======== MATERIALS PROVIDED ========

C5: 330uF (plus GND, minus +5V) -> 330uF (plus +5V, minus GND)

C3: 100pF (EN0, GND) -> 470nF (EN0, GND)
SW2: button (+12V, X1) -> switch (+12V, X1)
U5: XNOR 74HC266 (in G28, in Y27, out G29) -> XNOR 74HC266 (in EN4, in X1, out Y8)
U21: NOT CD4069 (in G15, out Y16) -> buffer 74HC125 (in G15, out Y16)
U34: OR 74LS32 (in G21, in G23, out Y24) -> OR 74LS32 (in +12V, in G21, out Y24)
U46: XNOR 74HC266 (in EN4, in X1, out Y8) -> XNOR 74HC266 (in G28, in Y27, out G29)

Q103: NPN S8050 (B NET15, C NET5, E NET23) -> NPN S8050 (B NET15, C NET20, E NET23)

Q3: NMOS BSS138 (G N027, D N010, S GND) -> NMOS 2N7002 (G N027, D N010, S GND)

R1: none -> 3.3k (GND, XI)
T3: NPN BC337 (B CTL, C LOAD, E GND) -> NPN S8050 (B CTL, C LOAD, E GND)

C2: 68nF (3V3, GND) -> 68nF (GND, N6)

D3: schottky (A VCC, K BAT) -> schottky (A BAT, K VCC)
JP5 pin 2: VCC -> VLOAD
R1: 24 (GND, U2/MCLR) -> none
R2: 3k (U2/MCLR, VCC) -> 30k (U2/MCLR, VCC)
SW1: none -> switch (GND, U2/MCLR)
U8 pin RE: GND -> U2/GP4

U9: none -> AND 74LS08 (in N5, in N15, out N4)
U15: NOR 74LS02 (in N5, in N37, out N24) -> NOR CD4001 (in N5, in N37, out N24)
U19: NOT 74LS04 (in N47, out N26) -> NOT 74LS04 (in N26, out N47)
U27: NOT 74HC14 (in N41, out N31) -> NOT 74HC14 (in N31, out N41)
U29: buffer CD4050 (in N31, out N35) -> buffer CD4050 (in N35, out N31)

========

TASK TO COMPLETE ▸
Go through the listing above and copy each line that contains "switch".

TASK ANSWER ▸
SW2: button (+12V, X1) -> switch (+12V, X1)
SW1: none -> switch (GND, U2/MCLR)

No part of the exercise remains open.